What the task asks:
Reproduce the data that follows character for character, but omit its pictures.

*** Opening Input ***

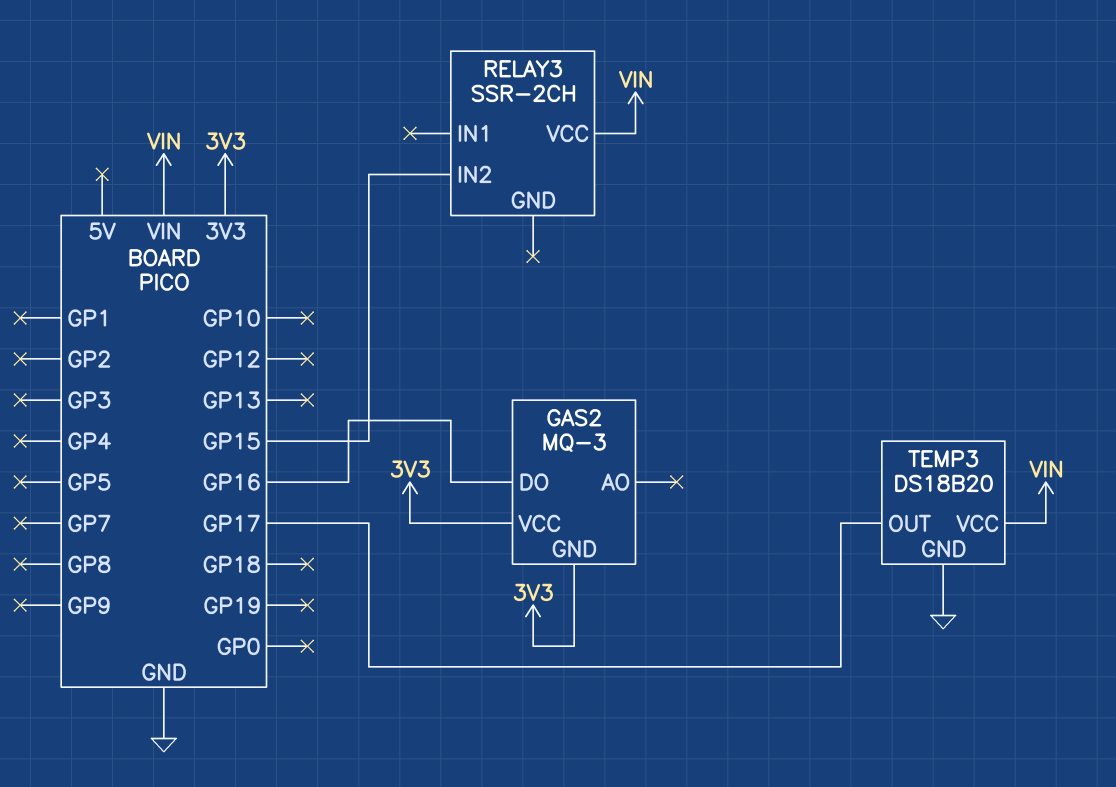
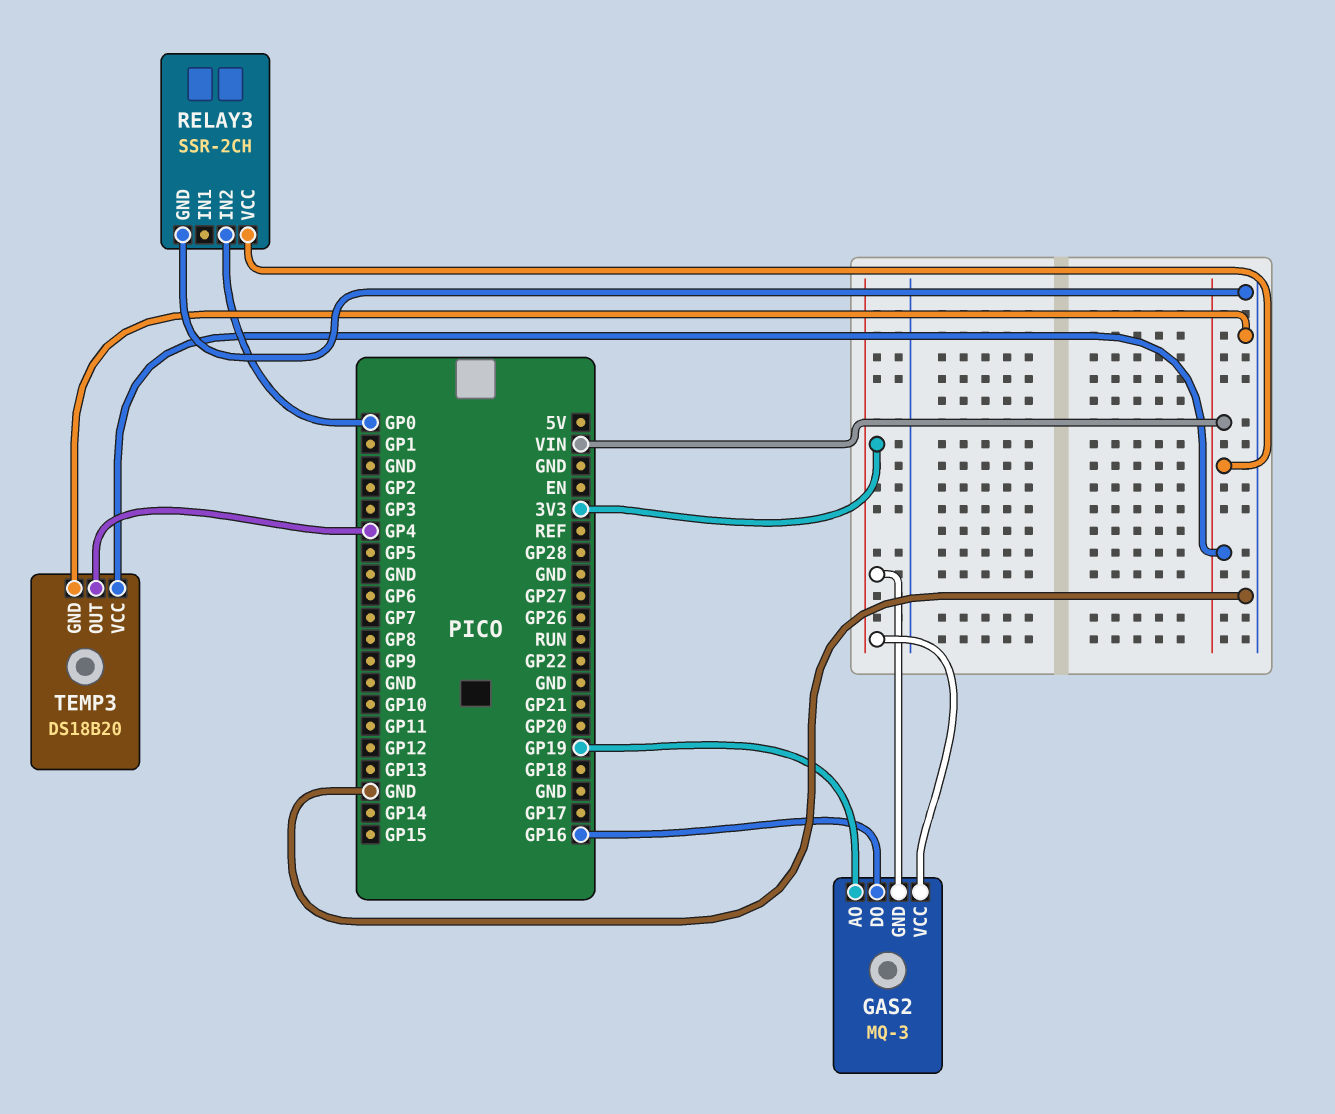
GAS2 pin AO: none -> GP19
RELAY3 pin GND: none -> GND
RELAY3 pin IN2: GP15 -> GP0
TEMP3 pin OUT: GP17 -> GP4

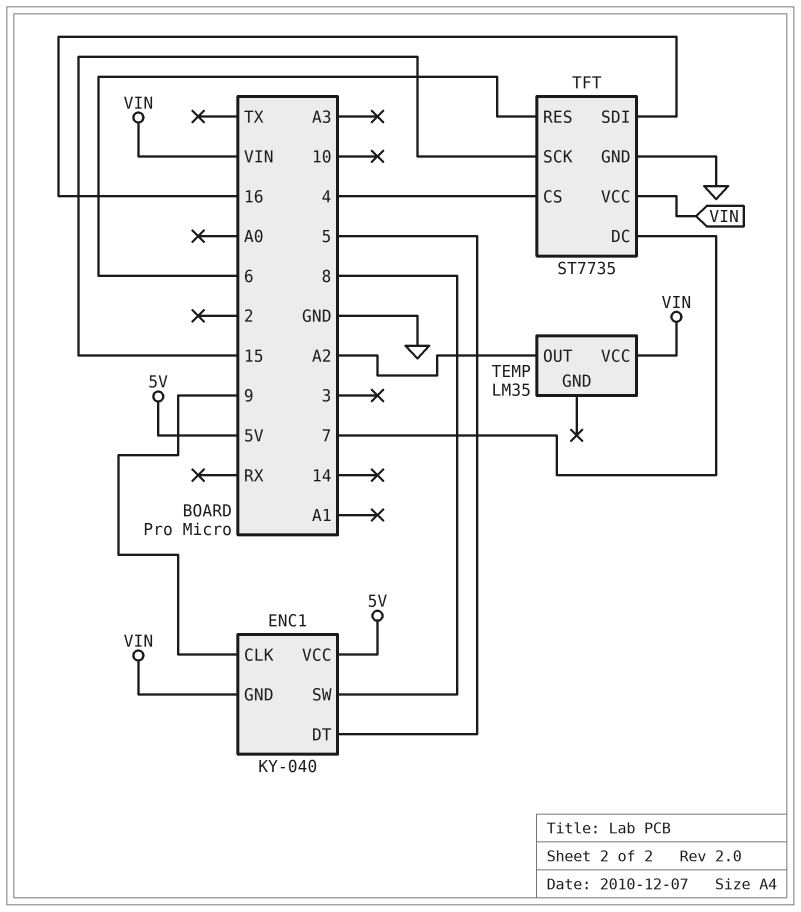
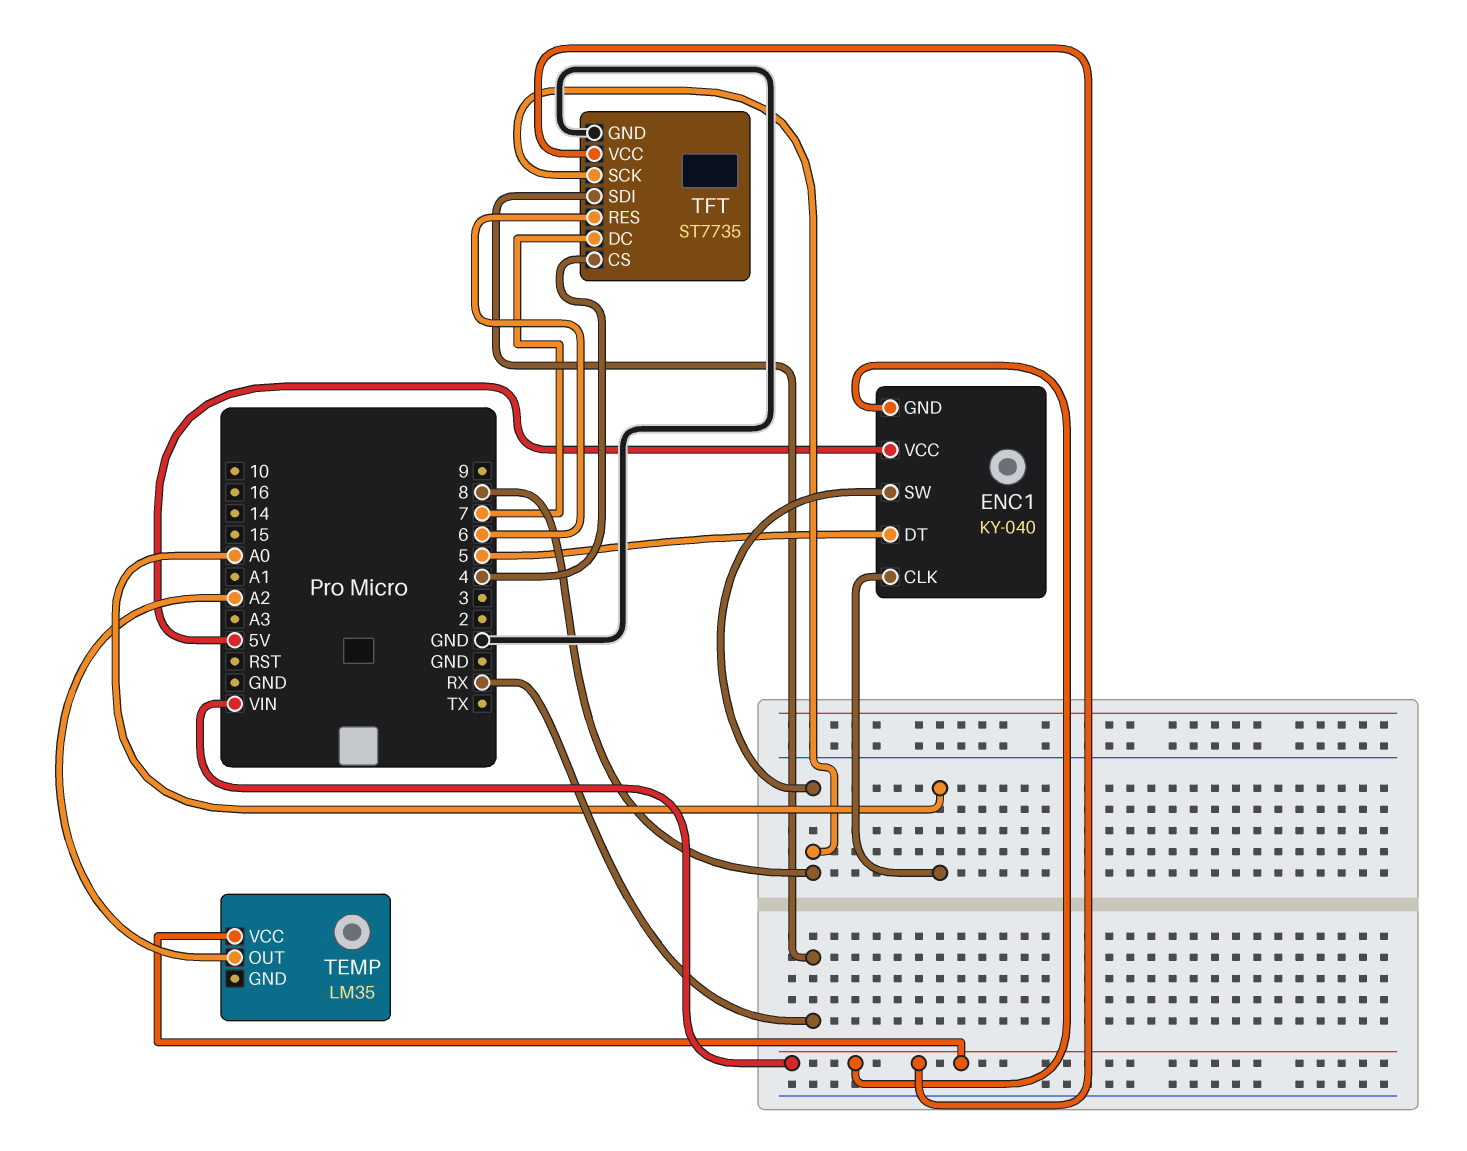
ENC1 pin CLK: 9 -> A0
TFT pin SCK: 15 -> 8
TFT pin SDI: 16 -> RX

*** Closing Input ***

Task answer:
GAS2 pin AO: none -> GP19
RELAY3 pin GND: none -> GND
RELAY3 pin IN2: GP15 -> GP0
TEMP3 pin OUT: GP17 -> GP4

ENC1 pin CLK: 9 -> A0
TFT pin SCK: 15 -> 8
TFT pin SDI: 16 -> RX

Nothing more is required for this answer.